Aim of the exercise: Excluding any images, copy all of the lines below precisely as written.

[Items from a data source]
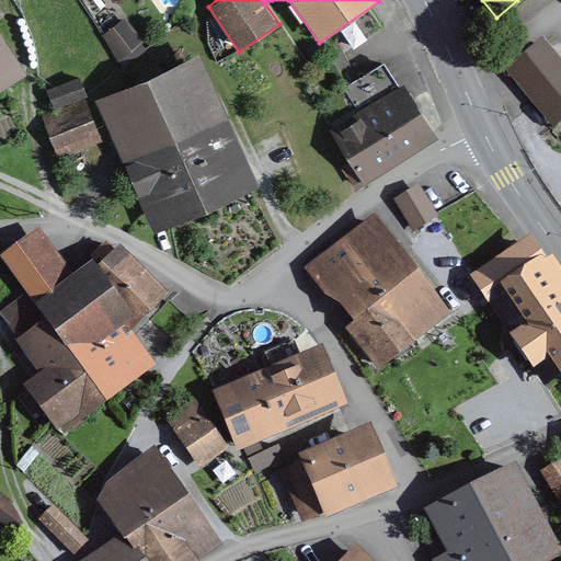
[(0,89),(26,73),(0,32),(0,2),(0,3),(0,2),(0,89)]
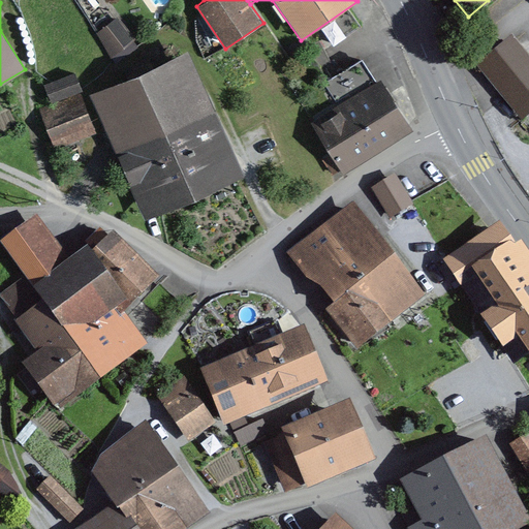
[(134,36),(116,14),(94,33),(113,55),(134,36)]
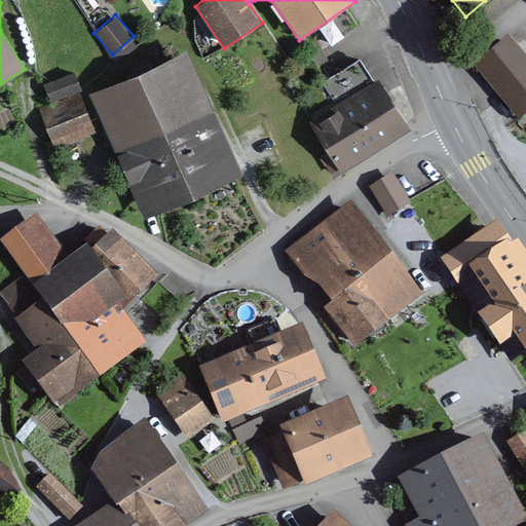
[(525,66),(525,57),(509,35),(474,63),(495,91),(525,66)]
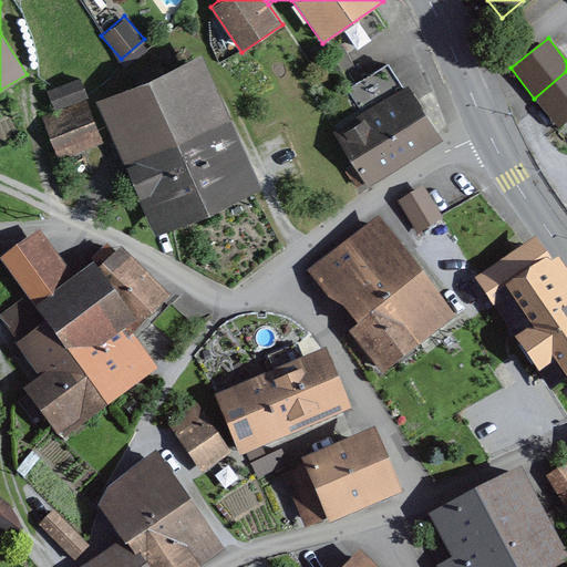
[(260,186),(199,52),(93,100),(155,235),(260,186)]
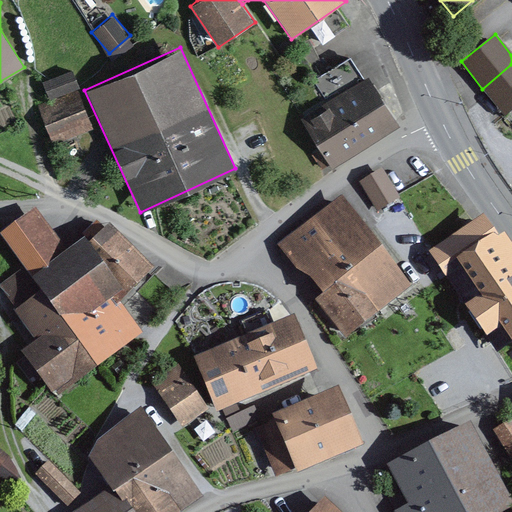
[(311,153),(320,168),(329,163),(332,167),(399,125),(367,75),(364,77),(350,55),(312,78),(326,99),(299,116),(319,148),(311,153)]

Completed task:
[(0,89),(26,73),(0,32),(0,2),(0,3),(0,2),(0,89)]
[(134,36),(116,14),(94,33),(113,55),(134,36)]
[(525,66),(525,57),(509,35),(474,63),(495,91),(525,66)]
[(260,186),(199,52),(93,100),(155,235),(260,186)]
[(311,153),(320,168),(329,163),(332,167),(399,125),(367,75),(364,77),(350,55),(312,78),(326,99),(299,116),(319,148),(311,153)]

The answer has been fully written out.